Your assignment
The records that follow need to be output exactly as they are.

[Object change descriptions]
┄┄┄┄┄┄┄┄┄┄

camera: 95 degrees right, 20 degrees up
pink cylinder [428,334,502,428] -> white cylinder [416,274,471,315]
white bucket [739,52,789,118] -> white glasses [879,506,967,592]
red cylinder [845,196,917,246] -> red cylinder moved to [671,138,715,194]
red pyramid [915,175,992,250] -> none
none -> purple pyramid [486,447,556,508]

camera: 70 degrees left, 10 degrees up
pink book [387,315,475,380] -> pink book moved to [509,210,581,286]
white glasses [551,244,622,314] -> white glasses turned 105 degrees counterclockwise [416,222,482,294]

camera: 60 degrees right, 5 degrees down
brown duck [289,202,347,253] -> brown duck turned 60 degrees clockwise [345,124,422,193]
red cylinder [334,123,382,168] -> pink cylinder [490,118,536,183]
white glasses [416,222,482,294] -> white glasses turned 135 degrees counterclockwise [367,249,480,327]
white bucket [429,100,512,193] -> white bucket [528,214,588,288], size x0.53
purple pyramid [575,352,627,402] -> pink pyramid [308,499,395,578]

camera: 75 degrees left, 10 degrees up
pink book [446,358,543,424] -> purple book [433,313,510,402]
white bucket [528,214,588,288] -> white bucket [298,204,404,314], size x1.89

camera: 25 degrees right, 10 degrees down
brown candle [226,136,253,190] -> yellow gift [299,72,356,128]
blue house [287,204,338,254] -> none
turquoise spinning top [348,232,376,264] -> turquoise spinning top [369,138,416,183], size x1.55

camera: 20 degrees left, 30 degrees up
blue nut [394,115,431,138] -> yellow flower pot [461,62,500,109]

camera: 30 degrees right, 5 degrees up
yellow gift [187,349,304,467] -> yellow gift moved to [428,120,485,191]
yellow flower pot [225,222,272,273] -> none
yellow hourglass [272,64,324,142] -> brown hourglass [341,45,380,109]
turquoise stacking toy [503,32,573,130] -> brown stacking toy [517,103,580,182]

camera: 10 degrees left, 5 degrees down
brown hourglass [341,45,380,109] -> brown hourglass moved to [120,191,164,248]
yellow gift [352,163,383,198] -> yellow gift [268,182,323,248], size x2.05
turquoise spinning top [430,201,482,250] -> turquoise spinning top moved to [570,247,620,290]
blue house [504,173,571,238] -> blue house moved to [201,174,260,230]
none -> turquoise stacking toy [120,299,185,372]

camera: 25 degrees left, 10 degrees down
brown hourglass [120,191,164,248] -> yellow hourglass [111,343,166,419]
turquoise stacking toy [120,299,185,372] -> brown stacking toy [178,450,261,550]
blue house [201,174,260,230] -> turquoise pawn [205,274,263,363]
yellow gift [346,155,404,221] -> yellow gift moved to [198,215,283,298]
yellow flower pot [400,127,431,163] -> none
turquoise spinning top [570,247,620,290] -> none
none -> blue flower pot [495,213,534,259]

┄┄┄┄┄┄┄┄┄┄

Problem solution
camera: 95 degrees right, 20 degrees up
pink cylinder [428,334,502,428] -> white cylinder [416,274,471,315]
white bucket [739,52,789,118] -> white glasses [879,506,967,592]
red cylinder [845,196,917,246] -> red cylinder moved to [671,138,715,194]
red pyramid [915,175,992,250] -> none
none -> purple pyramid [486,447,556,508]

camera: 70 degrees left, 10 degrees up
pink book [387,315,475,380] -> pink book moved to [509,210,581,286]
white glasses [551,244,622,314] -> white glasses turned 105 degrees counterclockwise [416,222,482,294]

camera: 60 degrees right, 5 degrees down
brown duck [289,202,347,253] -> brown duck turned 60 degrees clockwise [345,124,422,193]
red cylinder [334,123,382,168] -> pink cylinder [490,118,536,183]
white glasses [416,222,482,294] -> white glasses turned 135 degrees counterclockwise [367,249,480,327]
white bucket [429,100,512,193] -> white bucket [528,214,588,288], size x0.53
purple pyramid [575,352,627,402] -> pink pyramid [308,499,395,578]

camera: 75 degrees left, 10 degrees up
pink book [446,358,543,424] -> purple book [433,313,510,402]
white bucket [528,214,588,288] -> white bucket [298,204,404,314], size x1.89

camera: 25 degrees right, 10 degrees down
brown candle [226,136,253,190] -> yellow gift [299,72,356,128]
blue house [287,204,338,254] -> none
turquoise spinning top [348,232,376,264] -> turquoise spinning top [369,138,416,183], size x1.55

camera: 20 degrees left, 30 degrees up
blue nut [394,115,431,138] -> yellow flower pot [461,62,500,109]

camera: 30 degrees right, 5 degrees up
yellow gift [187,349,304,467] -> yellow gift moved to [428,120,485,191]
yellow flower pot [225,222,272,273] -> none
yellow hourglass [272,64,324,142] -> brown hourglass [341,45,380,109]
turquoise stacking toy [503,32,573,130] -> brown stacking toy [517,103,580,182]

camera: 10 degrees left, 5 degrees down
brown hourglass [341,45,380,109] -> brown hourglass moved to [120,191,164,248]
yellow gift [352,163,383,198] -> yellow gift [268,182,323,248], size x2.05
turquoise spinning top [430,201,482,250] -> turquoise spinning top moved to [570,247,620,290]
blue house [504,173,571,238] -> blue house moved to [201,174,260,230]
none -> turquoise stacking toy [120,299,185,372]

camera: 25 degrees left, 10 degrees down
brown hourglass [120,191,164,248] -> yellow hourglass [111,343,166,419]
turquoise stacking toy [120,299,185,372] -> brown stacking toy [178,450,261,550]
blue house [201,174,260,230] -> turquoise pawn [205,274,263,363]
yellow gift [346,155,404,221] -> yellow gift moved to [198,215,283,298]
yellow flower pot [400,127,431,163] -> none
turquoise spinning top [570,247,620,290] -> none
none -> blue flower pot [495,213,534,259]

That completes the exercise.